- Activity:
Could you restate exactly the lines that begin at the line with "D4: diode BAV21" and end at the final line of the data?

- Data for review:

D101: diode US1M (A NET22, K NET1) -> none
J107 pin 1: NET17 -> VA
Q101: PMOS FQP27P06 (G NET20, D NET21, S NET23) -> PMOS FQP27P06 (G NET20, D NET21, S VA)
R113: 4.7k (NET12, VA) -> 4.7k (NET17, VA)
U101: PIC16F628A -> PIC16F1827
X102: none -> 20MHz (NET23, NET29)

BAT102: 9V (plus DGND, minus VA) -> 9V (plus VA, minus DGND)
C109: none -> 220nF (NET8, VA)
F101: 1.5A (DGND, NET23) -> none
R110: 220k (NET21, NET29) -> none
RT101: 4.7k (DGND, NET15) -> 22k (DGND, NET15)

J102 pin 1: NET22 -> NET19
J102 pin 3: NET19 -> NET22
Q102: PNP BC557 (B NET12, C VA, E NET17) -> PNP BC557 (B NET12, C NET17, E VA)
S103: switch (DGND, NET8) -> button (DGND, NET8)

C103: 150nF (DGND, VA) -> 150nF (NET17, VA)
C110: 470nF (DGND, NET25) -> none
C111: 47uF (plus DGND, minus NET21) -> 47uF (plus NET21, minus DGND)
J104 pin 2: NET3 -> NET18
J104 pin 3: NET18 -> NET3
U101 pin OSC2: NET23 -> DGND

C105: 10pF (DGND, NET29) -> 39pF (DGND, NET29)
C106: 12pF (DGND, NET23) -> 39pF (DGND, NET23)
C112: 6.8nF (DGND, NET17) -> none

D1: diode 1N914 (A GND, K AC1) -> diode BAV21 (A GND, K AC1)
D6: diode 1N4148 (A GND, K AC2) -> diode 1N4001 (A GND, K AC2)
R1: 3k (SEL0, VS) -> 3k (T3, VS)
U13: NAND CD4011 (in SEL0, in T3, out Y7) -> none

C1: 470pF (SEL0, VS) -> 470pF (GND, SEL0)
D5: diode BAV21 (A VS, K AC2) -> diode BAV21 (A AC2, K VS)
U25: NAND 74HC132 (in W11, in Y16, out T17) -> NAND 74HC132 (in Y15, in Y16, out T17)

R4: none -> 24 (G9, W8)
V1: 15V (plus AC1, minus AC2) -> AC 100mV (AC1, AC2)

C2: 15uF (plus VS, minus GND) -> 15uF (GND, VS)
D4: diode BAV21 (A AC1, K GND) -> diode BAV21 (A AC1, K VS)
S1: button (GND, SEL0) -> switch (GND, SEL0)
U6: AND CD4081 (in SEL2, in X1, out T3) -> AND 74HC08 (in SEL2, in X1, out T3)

- Response to the exercise:
D4: diode BAV21 (A AC1, K GND) -> diode BAV21 (A AC1, K VS)
S1: button (GND, SEL0) -> switch (GND, SEL0)
U6: AND CD4081 (in SEL2, in X1, out T3) -> AND 74HC08 (in SEL2, in X1, out T3)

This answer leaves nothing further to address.